* AIM
Reproduce in full every line of the entries below that contains the word "left".
————————
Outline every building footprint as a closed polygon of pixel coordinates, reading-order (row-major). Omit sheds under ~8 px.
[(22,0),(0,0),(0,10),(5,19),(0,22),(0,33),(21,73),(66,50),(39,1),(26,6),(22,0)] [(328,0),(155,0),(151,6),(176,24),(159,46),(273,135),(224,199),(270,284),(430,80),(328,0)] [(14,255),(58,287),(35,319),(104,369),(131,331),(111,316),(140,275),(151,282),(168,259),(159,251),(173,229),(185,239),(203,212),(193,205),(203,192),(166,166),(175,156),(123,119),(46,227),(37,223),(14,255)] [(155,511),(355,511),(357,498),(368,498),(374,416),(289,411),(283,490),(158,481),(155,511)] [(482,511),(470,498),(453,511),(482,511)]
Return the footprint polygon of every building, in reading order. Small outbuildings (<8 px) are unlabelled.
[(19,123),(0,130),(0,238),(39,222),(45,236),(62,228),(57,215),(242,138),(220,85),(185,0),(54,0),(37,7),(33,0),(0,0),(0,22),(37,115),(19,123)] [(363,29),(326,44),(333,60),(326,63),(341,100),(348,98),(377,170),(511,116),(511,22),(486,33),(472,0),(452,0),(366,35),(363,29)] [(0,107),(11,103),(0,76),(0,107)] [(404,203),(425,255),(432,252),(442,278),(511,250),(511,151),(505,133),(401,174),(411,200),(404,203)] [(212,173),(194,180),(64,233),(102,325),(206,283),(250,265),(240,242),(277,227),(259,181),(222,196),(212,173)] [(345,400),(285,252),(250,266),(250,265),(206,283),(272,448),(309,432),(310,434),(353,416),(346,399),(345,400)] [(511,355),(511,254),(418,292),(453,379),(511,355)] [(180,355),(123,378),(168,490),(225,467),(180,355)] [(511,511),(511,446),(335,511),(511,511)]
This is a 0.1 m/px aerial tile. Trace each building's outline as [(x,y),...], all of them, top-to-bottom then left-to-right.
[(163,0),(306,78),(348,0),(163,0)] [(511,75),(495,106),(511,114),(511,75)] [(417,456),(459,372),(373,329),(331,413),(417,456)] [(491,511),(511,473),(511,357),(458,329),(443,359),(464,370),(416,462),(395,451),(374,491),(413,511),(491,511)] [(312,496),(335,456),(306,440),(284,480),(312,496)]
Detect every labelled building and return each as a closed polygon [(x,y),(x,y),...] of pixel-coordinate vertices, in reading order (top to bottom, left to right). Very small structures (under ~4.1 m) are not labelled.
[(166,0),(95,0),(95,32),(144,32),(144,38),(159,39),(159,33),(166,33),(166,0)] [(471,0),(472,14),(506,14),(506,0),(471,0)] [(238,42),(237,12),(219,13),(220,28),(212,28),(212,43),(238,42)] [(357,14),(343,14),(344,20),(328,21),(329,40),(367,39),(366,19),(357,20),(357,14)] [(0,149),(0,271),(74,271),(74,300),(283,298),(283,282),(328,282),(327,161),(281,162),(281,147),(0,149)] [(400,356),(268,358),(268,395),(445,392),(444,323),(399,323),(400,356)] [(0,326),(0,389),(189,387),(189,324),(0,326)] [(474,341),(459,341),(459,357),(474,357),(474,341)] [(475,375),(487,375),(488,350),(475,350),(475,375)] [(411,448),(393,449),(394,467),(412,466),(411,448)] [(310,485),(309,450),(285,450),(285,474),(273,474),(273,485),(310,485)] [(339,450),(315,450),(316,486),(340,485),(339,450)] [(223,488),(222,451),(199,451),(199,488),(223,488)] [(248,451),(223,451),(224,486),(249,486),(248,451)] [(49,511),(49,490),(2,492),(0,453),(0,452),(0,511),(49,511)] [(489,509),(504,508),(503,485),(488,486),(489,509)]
————————
* CORRECT ANSWER
This is a 0.1 m/px aerial tile. Trace each building's outline as [(x,y),...], all of them, top-to-bottom then left-to-right.
Detect every labelled building and return each as a closed polygon [(x,y),(x,y),...] of pixel-coordinate vertices, in reading order (top to bottom, left to right). Very small structures (under ~4.1 m) are not labelled.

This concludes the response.